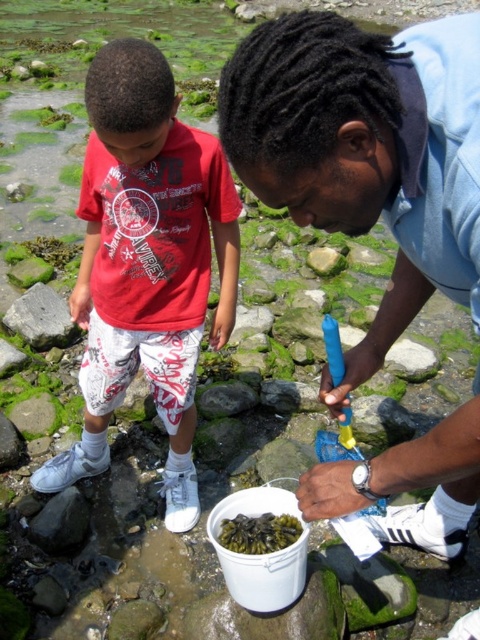
Is point (135, 186) behind point (224, 528)?

Yes, it is behind point (224, 528).

Between matte red t-shirt at left and green seaweed at lower center, which one has more height?

Standing taller between the two is matte red t-shirt at left.

What do you see at coordinates (146, 264) in the screenshot? This screenshot has height=640, width=480. I see `matte red t-shirt at left` at bounding box center [146, 264].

********

▶ [The task]: Reproduce all of the records above word for word, leaving out the pictures.

▶ [Completed task]:
Is point (135, 186) behind point (224, 528)?

Yes, it is behind point (224, 528).

Between matte red t-shirt at left and green seaweed at lower center, which one has more height?

Standing taller between the two is matte red t-shirt at left.

What do you see at coordinates (146, 264) in the screenshot? This screenshot has height=640, width=480. I see `matte red t-shirt at left` at bounding box center [146, 264].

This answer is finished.